Stored items:
• • • •

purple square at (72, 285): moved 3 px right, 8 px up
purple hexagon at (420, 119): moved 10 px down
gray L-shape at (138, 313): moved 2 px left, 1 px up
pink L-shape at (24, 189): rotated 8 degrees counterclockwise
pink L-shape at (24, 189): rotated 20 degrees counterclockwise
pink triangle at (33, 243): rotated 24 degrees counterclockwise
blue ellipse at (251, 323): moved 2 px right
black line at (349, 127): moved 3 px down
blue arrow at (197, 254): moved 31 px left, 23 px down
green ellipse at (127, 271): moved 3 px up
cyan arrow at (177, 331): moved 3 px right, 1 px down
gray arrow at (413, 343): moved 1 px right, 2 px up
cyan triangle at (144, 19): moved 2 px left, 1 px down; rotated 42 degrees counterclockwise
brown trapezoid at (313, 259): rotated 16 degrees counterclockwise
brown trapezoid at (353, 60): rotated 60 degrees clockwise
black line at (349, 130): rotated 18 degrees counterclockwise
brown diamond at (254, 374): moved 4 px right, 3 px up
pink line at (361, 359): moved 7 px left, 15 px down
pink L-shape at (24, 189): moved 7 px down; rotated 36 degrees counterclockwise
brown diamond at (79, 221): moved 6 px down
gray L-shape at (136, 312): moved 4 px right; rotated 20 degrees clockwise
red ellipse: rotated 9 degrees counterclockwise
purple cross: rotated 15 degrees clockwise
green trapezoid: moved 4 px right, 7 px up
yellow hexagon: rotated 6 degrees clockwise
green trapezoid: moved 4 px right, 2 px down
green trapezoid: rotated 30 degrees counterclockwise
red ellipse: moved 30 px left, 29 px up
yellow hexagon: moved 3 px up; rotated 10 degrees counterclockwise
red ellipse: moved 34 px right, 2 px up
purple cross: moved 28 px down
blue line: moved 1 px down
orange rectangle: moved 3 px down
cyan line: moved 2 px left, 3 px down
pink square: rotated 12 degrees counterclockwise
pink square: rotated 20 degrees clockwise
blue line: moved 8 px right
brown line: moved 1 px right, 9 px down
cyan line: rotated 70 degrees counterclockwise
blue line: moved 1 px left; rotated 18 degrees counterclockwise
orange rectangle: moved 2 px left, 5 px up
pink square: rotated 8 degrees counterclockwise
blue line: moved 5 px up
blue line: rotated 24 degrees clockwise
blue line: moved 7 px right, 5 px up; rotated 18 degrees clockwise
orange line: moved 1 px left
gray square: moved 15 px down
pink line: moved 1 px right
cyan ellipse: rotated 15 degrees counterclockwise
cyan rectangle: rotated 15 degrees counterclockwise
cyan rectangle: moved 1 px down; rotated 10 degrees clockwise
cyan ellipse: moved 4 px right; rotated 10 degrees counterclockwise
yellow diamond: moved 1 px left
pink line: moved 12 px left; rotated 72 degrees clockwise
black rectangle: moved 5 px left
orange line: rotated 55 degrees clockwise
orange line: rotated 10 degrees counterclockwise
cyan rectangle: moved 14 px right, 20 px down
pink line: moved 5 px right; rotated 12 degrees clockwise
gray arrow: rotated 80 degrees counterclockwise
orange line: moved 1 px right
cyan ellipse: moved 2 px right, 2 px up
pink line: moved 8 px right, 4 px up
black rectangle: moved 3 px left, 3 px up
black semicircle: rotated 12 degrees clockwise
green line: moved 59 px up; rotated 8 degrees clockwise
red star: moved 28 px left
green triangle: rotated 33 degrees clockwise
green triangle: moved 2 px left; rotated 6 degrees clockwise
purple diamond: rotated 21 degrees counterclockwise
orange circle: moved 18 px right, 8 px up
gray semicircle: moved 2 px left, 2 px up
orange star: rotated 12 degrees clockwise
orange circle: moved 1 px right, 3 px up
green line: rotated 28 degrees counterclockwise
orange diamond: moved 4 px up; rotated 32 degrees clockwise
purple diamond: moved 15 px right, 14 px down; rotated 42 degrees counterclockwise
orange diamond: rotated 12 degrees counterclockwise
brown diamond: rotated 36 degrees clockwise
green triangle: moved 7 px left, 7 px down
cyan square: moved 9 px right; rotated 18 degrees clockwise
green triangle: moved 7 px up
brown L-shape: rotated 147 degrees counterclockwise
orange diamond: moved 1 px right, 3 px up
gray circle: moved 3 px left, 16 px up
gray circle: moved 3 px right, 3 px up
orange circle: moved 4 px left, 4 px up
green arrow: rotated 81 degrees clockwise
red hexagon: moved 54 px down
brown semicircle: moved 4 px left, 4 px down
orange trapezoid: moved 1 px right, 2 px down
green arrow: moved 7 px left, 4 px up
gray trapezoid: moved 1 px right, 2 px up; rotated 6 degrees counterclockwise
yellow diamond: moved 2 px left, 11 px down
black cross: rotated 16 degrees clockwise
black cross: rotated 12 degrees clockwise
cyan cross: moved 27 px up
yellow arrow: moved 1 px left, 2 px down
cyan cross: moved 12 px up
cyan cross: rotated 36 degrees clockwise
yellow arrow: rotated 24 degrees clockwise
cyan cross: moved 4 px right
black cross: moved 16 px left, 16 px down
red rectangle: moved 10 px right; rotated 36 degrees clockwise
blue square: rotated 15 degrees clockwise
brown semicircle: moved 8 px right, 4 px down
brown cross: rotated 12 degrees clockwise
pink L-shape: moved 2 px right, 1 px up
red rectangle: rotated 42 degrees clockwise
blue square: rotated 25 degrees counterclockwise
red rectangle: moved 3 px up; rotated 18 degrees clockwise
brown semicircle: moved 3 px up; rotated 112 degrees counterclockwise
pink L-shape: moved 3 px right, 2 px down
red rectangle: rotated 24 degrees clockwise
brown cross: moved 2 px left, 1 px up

• • • •

OBJECTIVE: Rewrite all of the entries above, changing every "trapezoid" to "pentagon" and leaving everything else as it is.

RESPONSE:
purple square at (72, 285): moved 3 px right, 8 px up
purple hexagon at (420, 119): moved 10 px down
gray L-shape at (138, 313): moved 2 px left, 1 px up
pink L-shape at (24, 189): rotated 8 degrees counterclockwise
pink L-shape at (24, 189): rotated 20 degrees counterclockwise
pink triangle at (33, 243): rotated 24 degrees counterclockwise
blue ellipse at (251, 323): moved 2 px right
black line at (349, 127): moved 3 px down
blue arrow at (197, 254): moved 31 px left, 23 px down
green ellipse at (127, 271): moved 3 px up
cyan arrow at (177, 331): moved 3 px right, 1 px down
gray arrow at (413, 343): moved 1 px right, 2 px up
cyan triangle at (144, 19): moved 2 px left, 1 px down; rotated 42 degrees counterclockwise
brown pentagon at (313, 259): rotated 16 degrees counterclockwise
brown pentagon at (353, 60): rotated 60 degrees clockwise
black line at (349, 130): rotated 18 degrees counterclockwise
brown diamond at (254, 374): moved 4 px right, 3 px up
pink line at (361, 359): moved 7 px left, 15 px down
pink L-shape at (24, 189): moved 7 px down; rotated 36 degrees counterclockwise
brown diamond at (79, 221): moved 6 px down
gray L-shape at (136, 312): moved 4 px right; rotated 20 degrees clockwise
red ellipse: rotated 9 degrees counterclockwise
purple cross: rotated 15 degrees clockwise
green pentagon: moved 4 px right, 7 px up
yellow hexagon: rotated 6 degrees clockwise
green pentagon: moved 4 px right, 2 px down
green pentagon: rotated 30 degrees counterclockwise
red ellipse: moved 30 px left, 29 px up
yellow hexagon: moved 3 px up; rotated 10 degrees counterclockwise
red ellipse: moved 34 px right, 2 px up
purple cross: moved 28 px down
blue line: moved 1 px down
orange rectangle: moved 3 px down
cyan line: moved 2 px left, 3 px down
pink square: rotated 12 degrees counterclockwise
pink square: rotated 20 degrees clockwise
blue line: moved 8 px right
brown line: moved 1 px right, 9 px down
cyan line: rotated 70 degrees counterclockwise
blue line: moved 1 px left; rotated 18 degrees counterclockwise
orange rectangle: moved 2 px left, 5 px up
pink square: rotated 8 degrees counterclockwise
blue line: moved 5 px up
blue line: rotated 24 degrees clockwise
blue line: moved 7 px right, 5 px up; rotated 18 degrees clockwise
orange line: moved 1 px left
gray square: moved 15 px down
pink line: moved 1 px right
cyan ellipse: rotated 15 degrees counterclockwise
cyan rectangle: rotated 15 degrees counterclockwise
cyan rectangle: moved 1 px down; rotated 10 degrees clockwise
cyan ellipse: moved 4 px right; rotated 10 degrees counterclockwise
yellow diamond: moved 1 px left
pink line: moved 12 px left; rotated 72 degrees clockwise
black rectangle: moved 5 px left
orange line: rotated 55 degrees clockwise
orange line: rotated 10 degrees counterclockwise
cyan rectangle: moved 14 px right, 20 px down
pink line: moved 5 px right; rotated 12 degrees clockwise
gray arrow: rotated 80 degrees counterclockwise
orange line: moved 1 px right
cyan ellipse: moved 2 px right, 2 px up
pink line: moved 8 px right, 4 px up
black rectangle: moved 3 px left, 3 px up
black semicircle: rotated 12 degrees clockwise
green line: moved 59 px up; rotated 8 degrees clockwise
red star: moved 28 px left
green triangle: rotated 33 degrees clockwise
green triangle: moved 2 px left; rotated 6 degrees clockwise
purple diamond: rotated 21 degrees counterclockwise
orange circle: moved 18 px right, 8 px up
gray semicircle: moved 2 px left, 2 px up
orange star: rotated 12 degrees clockwise
orange circle: moved 1 px right, 3 px up
green line: rotated 28 degrees counterclockwise
orange diamond: moved 4 px up; rotated 32 degrees clockwise
purple diamond: moved 15 px right, 14 px down; rotated 42 degrees counterclockwise
orange diamond: rotated 12 degrees counterclockwise
brown diamond: rotated 36 degrees clockwise
green triangle: moved 7 px left, 7 px down
cyan square: moved 9 px right; rotated 18 degrees clockwise
green triangle: moved 7 px up
brown L-shape: rotated 147 degrees counterclockwise
orange diamond: moved 1 px right, 3 px up
gray circle: moved 3 px left, 16 px up
gray circle: moved 3 px right, 3 px up
orange circle: moved 4 px left, 4 px up
green arrow: rotated 81 degrees clockwise
red hexagon: moved 54 px down
brown semicircle: moved 4 px left, 4 px down
orange pentagon: moved 1 px right, 2 px down
green arrow: moved 7 px left, 4 px up
gray pentagon: moved 1 px right, 2 px up; rotated 6 degrees counterclockwise
yellow diamond: moved 2 px left, 11 px down
black cross: rotated 16 degrees clockwise
black cross: rotated 12 degrees clockwise
cyan cross: moved 27 px up
yellow arrow: moved 1 px left, 2 px down
cyan cross: moved 12 px up
cyan cross: rotated 36 degrees clockwise
yellow arrow: rotated 24 degrees clockwise
cyan cross: moved 4 px right
black cross: moved 16 px left, 16 px down
red rectangle: moved 10 px right; rotated 36 degrees clockwise
blue square: rotated 15 degrees clockwise
brown semicircle: moved 8 px right, 4 px down
brown cross: rotated 12 degrees clockwise
pink L-shape: moved 2 px right, 1 px up
red rectangle: rotated 42 degrees clockwise
blue square: rotated 25 degrees counterclockwise
red rectangle: moved 3 px up; rotated 18 degrees clockwise
brown semicircle: moved 3 px up; rotated 112 degrees counterclockwise
pink L-shape: moved 3 px right, 2 px down
red rectangle: rotated 24 degrees clockwise
brown cross: moved 2 px left, 1 px up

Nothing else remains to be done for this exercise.